▶ **Aim of the task**:
Without the pictures, give every record again exactly.

Shape transformation data:
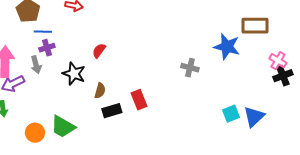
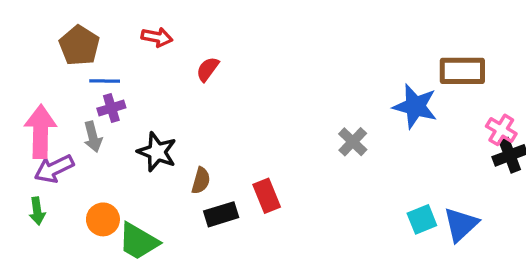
red semicircle: (99, 51) -> (208, 69), moved
gray cross: (190, 68) -> (353, 142), turned 30
orange circle: (35, 133) -> (103, 219), moved

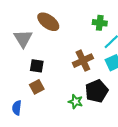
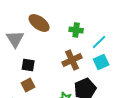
green cross: (100, 23) -> (76, 30), moved

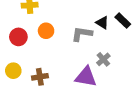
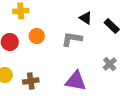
black triangle: (102, 23) -> (86, 18), moved
gray cross: (103, 59) -> (110, 64), moved

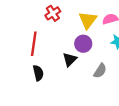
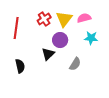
red cross: (53, 13) -> (44, 19), moved
red line: (34, 44) -> (16, 28), moved

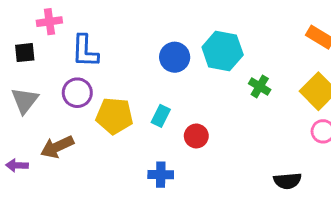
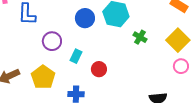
purple circle: (77, 93) -> (52, 41), moved
yellow pentagon: (114, 116) -> (43, 77), moved, turned 30

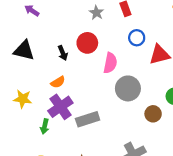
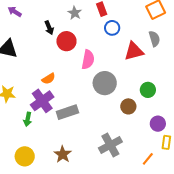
blue circle: (137, 38) -> (112, 28), moved
black arrow: (63, 53) -> (49, 28), moved
orange semicircle: (58, 82) -> (49, 79), moved

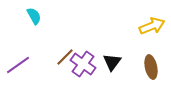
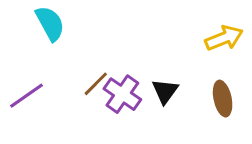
cyan semicircle: (34, 16) -> (50, 23), size x1.4

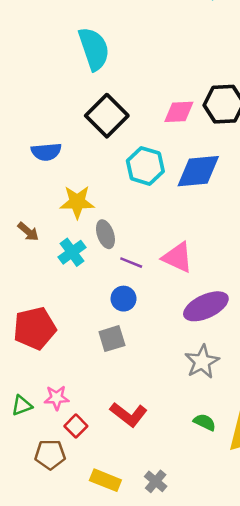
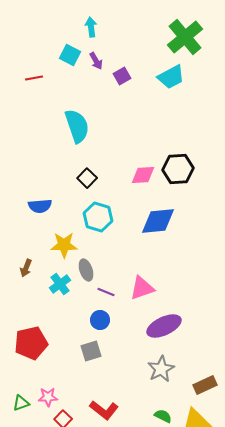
black square: (107, 116) -> (87, 178), size x0.6
cyan hexagon: (145, 166) -> (98, 217), moved
brown arrow: (28, 232) -> (26, 268), turned 72
pink triangle: (178, 257) -> (142, 288), turned -44

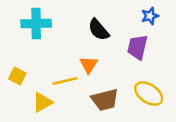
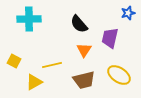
blue star: (150, 16) -> (128, 13), moved
orange triangle: (89, 65) -> (84, 50), moved

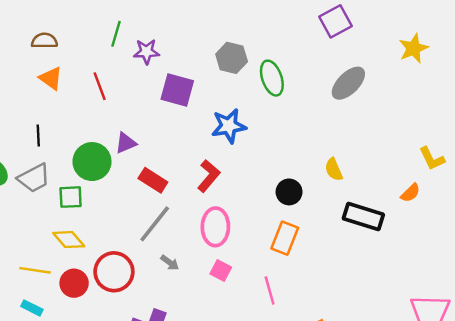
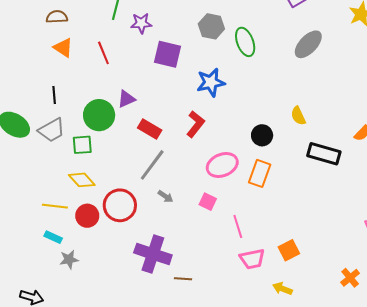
pink ellipse: (215, 227) -> (222, 165), moved, turned 68
pink line: (270, 291) -> (238, 226), moved

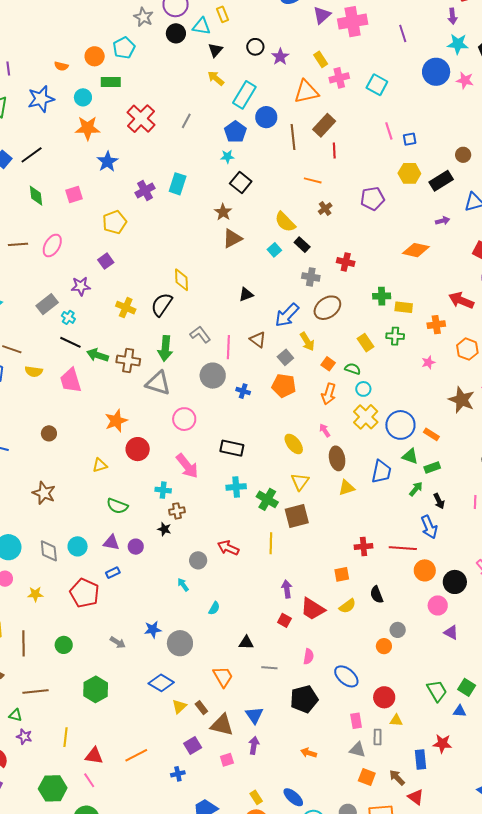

▶ **Reply**:
red semicircle: (99, 51) -> (208, 69), moved
gray cross: (190, 68) -> (353, 142), turned 30
orange circle: (35, 133) -> (103, 219), moved

green cross: (100, 23) -> (76, 30), moved

black triangle: (102, 23) -> (86, 18), moved
gray cross: (103, 59) -> (110, 64), moved

red cross: (53, 13) -> (44, 19), moved
red line: (34, 44) -> (16, 28), moved

purple circle: (77, 93) -> (52, 41), moved
yellow pentagon: (114, 116) -> (43, 77), moved, turned 30

blue circle: (137, 38) -> (112, 28), moved
black arrow: (63, 53) -> (49, 28), moved
orange semicircle: (58, 82) -> (49, 79), moved

cyan semicircle: (34, 16) -> (50, 23), size x1.4

black square: (107, 116) -> (87, 178), size x0.6
cyan hexagon: (145, 166) -> (98, 217), moved
brown arrow: (28, 232) -> (26, 268), turned 72
pink triangle: (178, 257) -> (142, 288), turned -44

blue star: (150, 16) -> (128, 13), moved
orange triangle: (89, 65) -> (84, 50), moved

pink ellipse: (215, 227) -> (222, 165), moved, turned 68
pink line: (270, 291) -> (238, 226), moved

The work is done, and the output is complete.